→ **Provided material**:
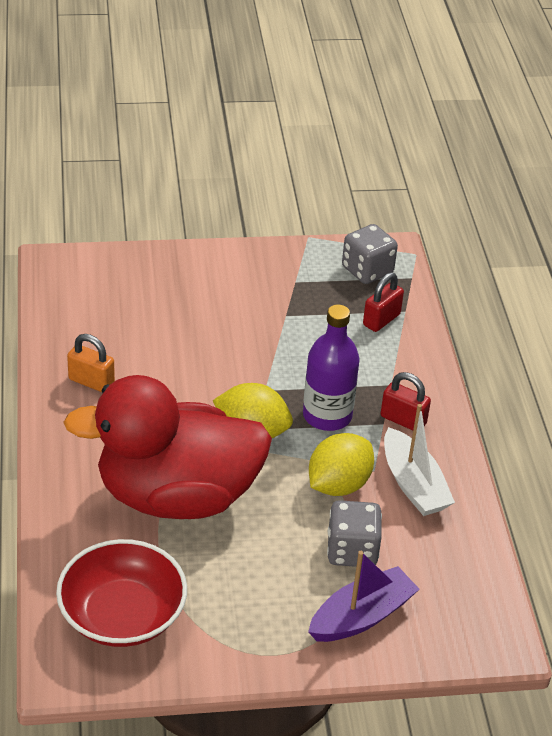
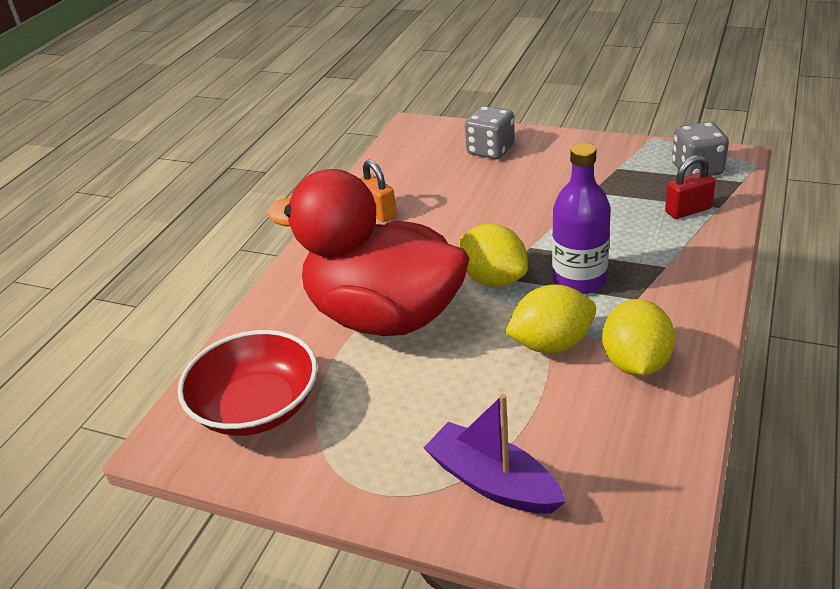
camera: 35 degrees right, 5 degrees down
(352, 550) = (525, 411): grey dice -> grey dice (490, 150)
(361, 616) = (493, 482): purple boat -> purple boat turned 135 degrees counterclockwise
(403, 420) = (660, 300): red padlock -> none
(413, 484) = (635, 363): white boat -> yellow lemon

→ **Problem requirements**:
Quote the listing above in full, except for the pictures.

→ **Task answer**:
camera: 35 degrees right, 5 degrees down
(352, 550) = (525, 411): grey dice -> grey dice (490, 150)
(361, 616) = (493, 482): purple boat -> purple boat turned 135 degrees counterclockwise
(403, 420) = (660, 300): red padlock -> none
(413, 484) = (635, 363): white boat -> yellow lemon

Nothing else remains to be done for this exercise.